**Exercise materials**
*** Begin section ***
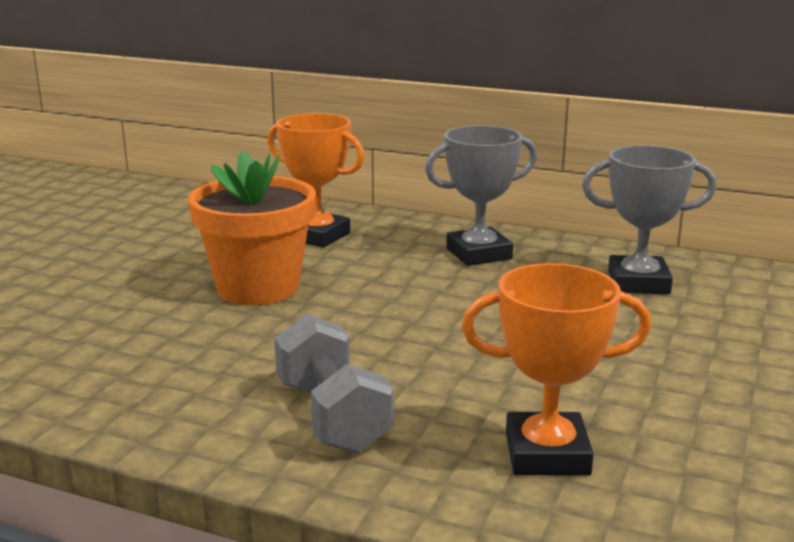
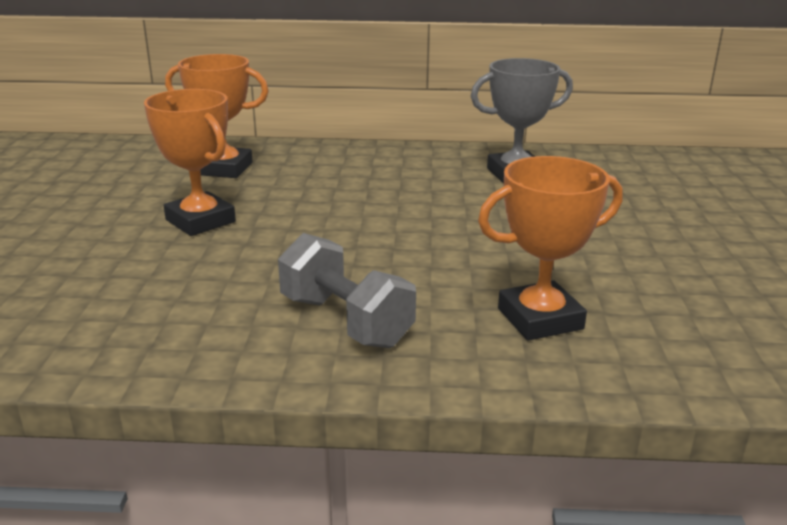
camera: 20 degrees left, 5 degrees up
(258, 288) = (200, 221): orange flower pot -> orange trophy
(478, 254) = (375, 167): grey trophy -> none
*** End section ***
*** Begin section ***
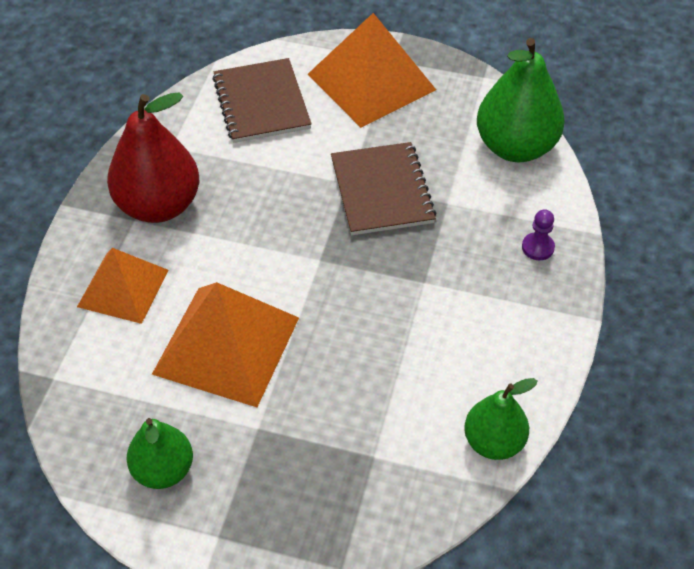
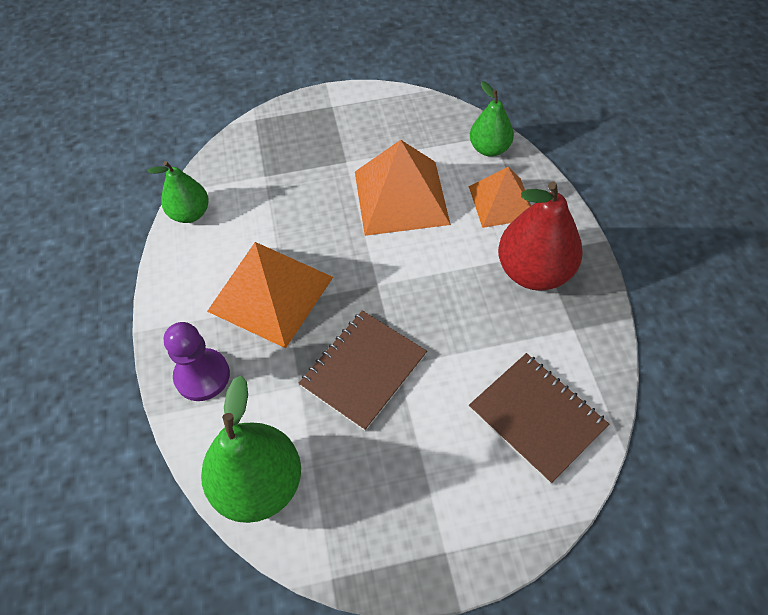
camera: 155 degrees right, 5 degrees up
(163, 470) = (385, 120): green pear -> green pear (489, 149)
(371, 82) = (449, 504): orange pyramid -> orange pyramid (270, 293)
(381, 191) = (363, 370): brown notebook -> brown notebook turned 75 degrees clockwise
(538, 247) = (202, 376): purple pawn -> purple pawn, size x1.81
*** End section ***
**To do**
Extract from the records above the lines from the one containing "(371, 82) = (449, 504): orange" to the one containing "(538, 247) = (202, 376): purple", both lines included, exactly as they appear and with nothing else.

**Result**
(371, 82) = (449, 504): orange pyramid -> orange pyramid (270, 293)
(381, 191) = (363, 370): brown notebook -> brown notebook turned 75 degrees clockwise
(538, 247) = (202, 376): purple pawn -> purple pawn, size x1.81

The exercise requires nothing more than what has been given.